Records shown:
....
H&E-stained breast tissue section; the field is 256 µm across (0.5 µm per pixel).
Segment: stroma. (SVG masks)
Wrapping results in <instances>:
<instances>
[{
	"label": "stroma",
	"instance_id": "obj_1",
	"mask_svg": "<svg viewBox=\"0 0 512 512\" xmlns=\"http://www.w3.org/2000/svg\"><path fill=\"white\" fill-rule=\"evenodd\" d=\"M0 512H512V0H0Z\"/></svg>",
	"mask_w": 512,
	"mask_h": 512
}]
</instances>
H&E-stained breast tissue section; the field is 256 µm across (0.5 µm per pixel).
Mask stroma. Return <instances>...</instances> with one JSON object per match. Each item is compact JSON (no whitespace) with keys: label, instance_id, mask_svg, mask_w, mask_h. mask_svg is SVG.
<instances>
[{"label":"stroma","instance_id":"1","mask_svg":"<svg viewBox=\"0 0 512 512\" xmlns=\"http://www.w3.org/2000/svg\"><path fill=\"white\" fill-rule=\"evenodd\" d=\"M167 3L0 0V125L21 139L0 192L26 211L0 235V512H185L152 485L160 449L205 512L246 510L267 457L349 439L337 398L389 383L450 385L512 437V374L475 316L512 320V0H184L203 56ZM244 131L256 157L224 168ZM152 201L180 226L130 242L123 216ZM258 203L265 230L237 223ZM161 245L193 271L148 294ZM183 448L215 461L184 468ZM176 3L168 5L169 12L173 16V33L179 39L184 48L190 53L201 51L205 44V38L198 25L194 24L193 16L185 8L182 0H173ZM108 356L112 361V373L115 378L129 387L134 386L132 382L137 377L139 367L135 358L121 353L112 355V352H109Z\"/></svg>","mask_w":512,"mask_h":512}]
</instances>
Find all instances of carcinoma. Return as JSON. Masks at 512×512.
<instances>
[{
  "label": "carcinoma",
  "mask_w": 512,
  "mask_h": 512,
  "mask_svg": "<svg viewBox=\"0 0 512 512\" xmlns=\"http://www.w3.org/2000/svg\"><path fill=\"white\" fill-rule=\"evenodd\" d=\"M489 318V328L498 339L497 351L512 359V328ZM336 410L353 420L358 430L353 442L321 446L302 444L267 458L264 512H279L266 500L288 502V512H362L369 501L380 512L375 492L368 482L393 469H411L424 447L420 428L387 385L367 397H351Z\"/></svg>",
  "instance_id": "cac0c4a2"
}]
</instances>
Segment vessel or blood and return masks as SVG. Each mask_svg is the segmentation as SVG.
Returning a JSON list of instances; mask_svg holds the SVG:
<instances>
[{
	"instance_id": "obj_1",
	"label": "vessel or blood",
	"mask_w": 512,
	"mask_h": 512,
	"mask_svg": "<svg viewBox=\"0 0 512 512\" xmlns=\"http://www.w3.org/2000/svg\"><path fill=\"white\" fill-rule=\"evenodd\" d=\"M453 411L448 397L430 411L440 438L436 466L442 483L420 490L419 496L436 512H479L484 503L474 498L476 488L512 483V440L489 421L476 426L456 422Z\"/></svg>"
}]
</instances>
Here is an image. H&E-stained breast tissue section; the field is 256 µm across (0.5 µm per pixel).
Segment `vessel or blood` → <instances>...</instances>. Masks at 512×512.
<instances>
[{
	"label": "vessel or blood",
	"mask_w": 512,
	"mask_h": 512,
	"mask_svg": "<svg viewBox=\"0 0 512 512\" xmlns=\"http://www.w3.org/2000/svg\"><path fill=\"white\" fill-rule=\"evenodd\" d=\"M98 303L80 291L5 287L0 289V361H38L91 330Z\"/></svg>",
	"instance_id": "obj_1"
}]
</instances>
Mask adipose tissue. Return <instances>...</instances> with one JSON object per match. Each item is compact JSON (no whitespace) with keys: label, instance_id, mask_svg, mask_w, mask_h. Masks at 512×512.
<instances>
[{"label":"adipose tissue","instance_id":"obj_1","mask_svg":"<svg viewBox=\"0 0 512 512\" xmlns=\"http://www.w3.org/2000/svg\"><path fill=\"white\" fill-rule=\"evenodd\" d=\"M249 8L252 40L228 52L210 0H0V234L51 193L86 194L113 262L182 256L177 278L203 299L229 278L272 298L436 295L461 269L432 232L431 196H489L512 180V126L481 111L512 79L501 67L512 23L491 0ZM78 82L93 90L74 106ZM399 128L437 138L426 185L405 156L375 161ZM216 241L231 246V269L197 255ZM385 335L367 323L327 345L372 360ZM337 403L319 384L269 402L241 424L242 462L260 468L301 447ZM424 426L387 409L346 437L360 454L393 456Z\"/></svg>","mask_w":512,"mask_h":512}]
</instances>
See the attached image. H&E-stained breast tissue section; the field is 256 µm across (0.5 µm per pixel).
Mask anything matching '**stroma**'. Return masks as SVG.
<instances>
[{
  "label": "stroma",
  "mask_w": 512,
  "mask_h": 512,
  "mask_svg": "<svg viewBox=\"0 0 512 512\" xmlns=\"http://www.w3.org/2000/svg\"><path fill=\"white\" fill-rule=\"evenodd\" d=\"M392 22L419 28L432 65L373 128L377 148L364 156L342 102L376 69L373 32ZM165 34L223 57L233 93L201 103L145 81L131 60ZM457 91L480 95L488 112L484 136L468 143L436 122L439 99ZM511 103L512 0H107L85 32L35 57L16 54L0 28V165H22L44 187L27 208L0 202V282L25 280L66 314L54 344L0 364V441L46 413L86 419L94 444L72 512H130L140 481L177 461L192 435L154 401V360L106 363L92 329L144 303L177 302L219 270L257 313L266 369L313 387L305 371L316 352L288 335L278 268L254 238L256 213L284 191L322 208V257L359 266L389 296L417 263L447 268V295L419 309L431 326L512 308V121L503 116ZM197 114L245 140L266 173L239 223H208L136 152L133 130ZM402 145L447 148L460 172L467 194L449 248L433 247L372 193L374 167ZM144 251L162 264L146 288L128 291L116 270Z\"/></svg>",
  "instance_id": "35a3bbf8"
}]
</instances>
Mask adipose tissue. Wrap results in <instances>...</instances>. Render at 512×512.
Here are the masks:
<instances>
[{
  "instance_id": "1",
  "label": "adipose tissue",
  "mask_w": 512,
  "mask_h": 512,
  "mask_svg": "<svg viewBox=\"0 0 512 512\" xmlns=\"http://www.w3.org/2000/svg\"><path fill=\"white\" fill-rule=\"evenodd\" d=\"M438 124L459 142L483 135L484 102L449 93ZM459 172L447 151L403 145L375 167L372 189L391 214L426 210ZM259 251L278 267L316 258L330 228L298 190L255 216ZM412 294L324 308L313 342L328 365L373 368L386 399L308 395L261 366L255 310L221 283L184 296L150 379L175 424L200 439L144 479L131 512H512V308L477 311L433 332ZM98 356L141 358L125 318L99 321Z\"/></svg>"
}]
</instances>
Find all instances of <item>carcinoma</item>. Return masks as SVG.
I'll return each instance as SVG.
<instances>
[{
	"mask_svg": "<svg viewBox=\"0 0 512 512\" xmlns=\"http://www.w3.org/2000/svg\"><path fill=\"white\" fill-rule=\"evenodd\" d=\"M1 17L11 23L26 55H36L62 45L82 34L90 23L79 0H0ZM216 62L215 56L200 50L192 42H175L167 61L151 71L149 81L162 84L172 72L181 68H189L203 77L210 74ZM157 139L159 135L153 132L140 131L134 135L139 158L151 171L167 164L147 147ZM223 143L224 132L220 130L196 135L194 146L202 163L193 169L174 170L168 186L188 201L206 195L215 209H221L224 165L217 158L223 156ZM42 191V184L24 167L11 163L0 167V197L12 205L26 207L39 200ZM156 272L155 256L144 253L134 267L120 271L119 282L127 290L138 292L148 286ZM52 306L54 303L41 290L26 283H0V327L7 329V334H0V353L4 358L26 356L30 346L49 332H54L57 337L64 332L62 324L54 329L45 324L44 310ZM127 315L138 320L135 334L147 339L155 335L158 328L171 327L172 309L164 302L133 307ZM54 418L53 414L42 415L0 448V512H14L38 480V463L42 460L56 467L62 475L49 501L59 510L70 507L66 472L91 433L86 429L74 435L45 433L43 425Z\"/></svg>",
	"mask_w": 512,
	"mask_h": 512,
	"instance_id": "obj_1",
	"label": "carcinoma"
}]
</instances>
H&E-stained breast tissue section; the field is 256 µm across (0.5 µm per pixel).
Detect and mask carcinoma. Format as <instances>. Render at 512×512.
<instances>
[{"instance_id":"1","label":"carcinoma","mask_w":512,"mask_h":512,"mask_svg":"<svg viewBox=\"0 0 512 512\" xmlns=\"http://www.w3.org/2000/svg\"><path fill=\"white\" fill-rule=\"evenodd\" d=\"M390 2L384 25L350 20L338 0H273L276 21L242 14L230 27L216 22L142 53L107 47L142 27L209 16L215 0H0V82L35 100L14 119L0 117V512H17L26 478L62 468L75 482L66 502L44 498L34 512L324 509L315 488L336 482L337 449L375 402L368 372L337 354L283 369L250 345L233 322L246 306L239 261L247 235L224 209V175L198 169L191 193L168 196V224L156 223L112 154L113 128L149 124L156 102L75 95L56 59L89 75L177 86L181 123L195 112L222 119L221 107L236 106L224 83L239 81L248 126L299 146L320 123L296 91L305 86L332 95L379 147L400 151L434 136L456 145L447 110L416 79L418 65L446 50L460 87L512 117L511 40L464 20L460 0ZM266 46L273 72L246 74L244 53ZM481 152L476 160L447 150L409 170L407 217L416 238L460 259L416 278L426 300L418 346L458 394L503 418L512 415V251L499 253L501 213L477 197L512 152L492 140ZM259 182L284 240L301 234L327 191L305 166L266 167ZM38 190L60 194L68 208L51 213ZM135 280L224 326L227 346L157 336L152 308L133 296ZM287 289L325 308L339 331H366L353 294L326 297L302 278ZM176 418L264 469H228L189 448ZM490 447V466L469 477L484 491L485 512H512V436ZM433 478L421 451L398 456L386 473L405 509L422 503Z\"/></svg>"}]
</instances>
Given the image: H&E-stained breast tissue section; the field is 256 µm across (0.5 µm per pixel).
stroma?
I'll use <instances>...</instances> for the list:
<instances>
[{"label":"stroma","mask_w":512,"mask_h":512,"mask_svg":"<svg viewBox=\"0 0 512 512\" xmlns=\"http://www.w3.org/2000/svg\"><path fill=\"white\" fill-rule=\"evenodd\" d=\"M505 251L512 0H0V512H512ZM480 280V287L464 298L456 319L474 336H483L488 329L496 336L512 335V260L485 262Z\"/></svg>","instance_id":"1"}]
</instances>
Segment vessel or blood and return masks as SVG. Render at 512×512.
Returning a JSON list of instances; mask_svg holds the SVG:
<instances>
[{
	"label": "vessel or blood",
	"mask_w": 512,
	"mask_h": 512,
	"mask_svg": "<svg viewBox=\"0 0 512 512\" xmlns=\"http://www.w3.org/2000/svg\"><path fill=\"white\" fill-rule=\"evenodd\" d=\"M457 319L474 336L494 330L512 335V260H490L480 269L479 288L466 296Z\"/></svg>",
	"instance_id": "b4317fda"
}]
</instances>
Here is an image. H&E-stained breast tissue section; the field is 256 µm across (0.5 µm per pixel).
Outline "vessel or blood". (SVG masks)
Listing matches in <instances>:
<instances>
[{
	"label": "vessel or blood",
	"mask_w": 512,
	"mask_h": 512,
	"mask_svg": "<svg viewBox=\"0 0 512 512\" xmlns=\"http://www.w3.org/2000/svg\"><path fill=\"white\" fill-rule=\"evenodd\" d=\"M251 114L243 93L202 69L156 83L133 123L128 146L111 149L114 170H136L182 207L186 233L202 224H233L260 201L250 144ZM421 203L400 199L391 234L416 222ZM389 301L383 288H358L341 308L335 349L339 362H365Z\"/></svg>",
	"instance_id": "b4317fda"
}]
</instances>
....
Instructions to follow:
List each line of the records that holds the string "image".

Task result:
Here is an image. H&E-stained breast tissue section; the field is 256 µm across (0.5 µm per pixel).
See the attached image. H&E-stained breast tissue section; the field is 256 µm across (0.5 µm per pixel).
Given the image: H&E-stained breast tissue section; the field is 256 µm across (0.5 µm per pixel).
Here is an image. H&E-stained breast tissue section; the field is 256 µm across (0.5 µm per pixel).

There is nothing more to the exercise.